Given information below:

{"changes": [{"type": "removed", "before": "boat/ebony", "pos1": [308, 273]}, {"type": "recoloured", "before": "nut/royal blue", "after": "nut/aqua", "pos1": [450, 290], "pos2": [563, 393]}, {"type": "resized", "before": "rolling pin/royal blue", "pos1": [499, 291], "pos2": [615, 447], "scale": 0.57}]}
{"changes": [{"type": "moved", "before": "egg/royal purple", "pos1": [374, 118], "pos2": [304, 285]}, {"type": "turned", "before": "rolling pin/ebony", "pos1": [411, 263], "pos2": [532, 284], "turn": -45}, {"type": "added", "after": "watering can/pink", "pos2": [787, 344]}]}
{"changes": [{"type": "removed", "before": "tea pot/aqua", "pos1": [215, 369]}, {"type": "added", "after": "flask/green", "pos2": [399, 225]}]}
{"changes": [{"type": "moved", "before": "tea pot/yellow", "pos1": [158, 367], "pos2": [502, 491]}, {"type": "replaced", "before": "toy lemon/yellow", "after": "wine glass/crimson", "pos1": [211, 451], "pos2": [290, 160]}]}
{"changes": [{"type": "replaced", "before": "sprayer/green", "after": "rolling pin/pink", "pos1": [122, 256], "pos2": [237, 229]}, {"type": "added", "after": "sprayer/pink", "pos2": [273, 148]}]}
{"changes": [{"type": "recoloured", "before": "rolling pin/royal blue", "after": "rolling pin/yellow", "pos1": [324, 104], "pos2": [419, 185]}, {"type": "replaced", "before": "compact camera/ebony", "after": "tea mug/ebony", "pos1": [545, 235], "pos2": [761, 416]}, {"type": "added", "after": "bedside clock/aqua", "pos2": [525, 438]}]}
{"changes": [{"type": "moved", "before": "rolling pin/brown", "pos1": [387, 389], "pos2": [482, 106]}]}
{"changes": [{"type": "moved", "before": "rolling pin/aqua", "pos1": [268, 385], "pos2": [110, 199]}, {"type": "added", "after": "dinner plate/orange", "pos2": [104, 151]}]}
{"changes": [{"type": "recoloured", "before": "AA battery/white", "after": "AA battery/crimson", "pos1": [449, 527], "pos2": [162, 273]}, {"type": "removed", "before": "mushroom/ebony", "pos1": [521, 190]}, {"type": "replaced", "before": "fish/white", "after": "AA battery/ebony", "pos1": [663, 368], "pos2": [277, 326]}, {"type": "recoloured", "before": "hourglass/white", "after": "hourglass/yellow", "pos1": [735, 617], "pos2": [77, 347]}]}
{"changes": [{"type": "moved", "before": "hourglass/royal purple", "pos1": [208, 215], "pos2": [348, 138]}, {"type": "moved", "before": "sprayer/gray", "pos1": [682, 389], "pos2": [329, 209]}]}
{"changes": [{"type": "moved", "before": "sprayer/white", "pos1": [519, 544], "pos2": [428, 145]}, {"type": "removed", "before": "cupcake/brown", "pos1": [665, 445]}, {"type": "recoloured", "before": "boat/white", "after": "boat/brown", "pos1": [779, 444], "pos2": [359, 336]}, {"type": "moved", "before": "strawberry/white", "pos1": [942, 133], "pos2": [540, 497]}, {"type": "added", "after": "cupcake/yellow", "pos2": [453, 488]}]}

End of Given information.

Would you write out all the records exactly as they read?

{"changes": [{"type": "removed", "before": "boat/ebony", "pos1": [308, 273]}, {"type": "recoloured", "before": "nut/royal blue", "after": "nut/aqua", "pos1": [450, 290], "pos2": [563, 393]}, {"type": "resized", "before": "rolling pin/royal blue", "pos1": [499, 291], "pos2": [615, 447], "scale": 0.57}]}
{"changes": [{"type": "moved", "before": "egg/royal purple", "pos1": [374, 118], "pos2": [304, 285]}, {"type": "turned", "before": "rolling pin/ebony", "pos1": [411, 263], "pos2": [532, 284], "turn": -45}, {"type": "added", "after": "watering can/pink", "pos2": [787, 344]}]}
{"changes": [{"type": "removed", "before": "tea pot/aqua", "pos1": [215, 369]}, {"type": "added", "after": "flask/green", "pos2": [399, 225]}]}
{"changes": [{"type": "moved", "before": "tea pot/yellow", "pos1": [158, 367], "pos2": [502, 491]}, {"type": "replaced", "before": "toy lemon/yellow", "after": "wine glass/crimson", "pos1": [211, 451], "pos2": [290, 160]}]}
{"changes": [{"type": "replaced", "before": "sprayer/green", "after": "rolling pin/pink", "pos1": [122, 256], "pos2": [237, 229]}, {"type": "added", "after": "sprayer/pink", "pos2": [273, 148]}]}
{"changes": [{"type": "recoloured", "before": "rolling pin/royal blue", "after": "rolling pin/yellow", "pos1": [324, 104], "pos2": [419, 185]}, {"type": "replaced", "before": "compact camera/ebony", "after": "tea mug/ebony", "pos1": [545, 235], "pos2": [761, 416]}, {"type": "added", "after": "bedside clock/aqua", "pos2": [525, 438]}]}
{"changes": [{"type": "moved", "before": "rolling pin/brown", "pos1": [387, 389], "pos2": [482, 106]}]}
{"changes": [{"type": "moved", "before": "rolling pin/aqua", "pos1": [268, 385], "pos2": [110, 199]}, {"type": "added", "after": "dinner plate/orange", "pos2": [104, 151]}]}
{"changes": [{"type": "recoloured", "before": "AA battery/white", "after": "AA battery/crimson", "pos1": [449, 527], "pos2": [162, 273]}, {"type": "removed", "before": "mushroom/ebony", "pos1": [521, 190]}, {"type": "replaced", "before": "fish/white", "after": "AA battery/ebony", "pos1": [663, 368], "pos2": [277, 326]}, {"type": "recoloured", "before": "hourglass/white", "after": "hourglass/yellow", "pos1": [735, 617], "pos2": [77, 347]}]}
{"changes": [{"type": "moved", "before": "hourglass/royal purple", "pos1": [208, 215], "pos2": [348, 138]}, {"type": "moved", "before": "sprayer/gray", "pos1": [682, 389], "pos2": [329, 209]}]}
{"changes": [{"type": "moved", "before": "sprayer/white", "pos1": [519, 544], "pos2": [428, 145]}, {"type": "removed", "before": "cupcake/brown", "pos1": [665, 445]}, {"type": "recoloured", "before": "boat/white", "after": "boat/brown", "pos1": [779, 444], "pos2": [359, 336]}, {"type": "moved", "before": "strawberry/white", "pos1": [942, 133], "pos2": [540, 497]}, {"type": "added", "after": "cupcake/yellow", "pos2": [453, 488]}]}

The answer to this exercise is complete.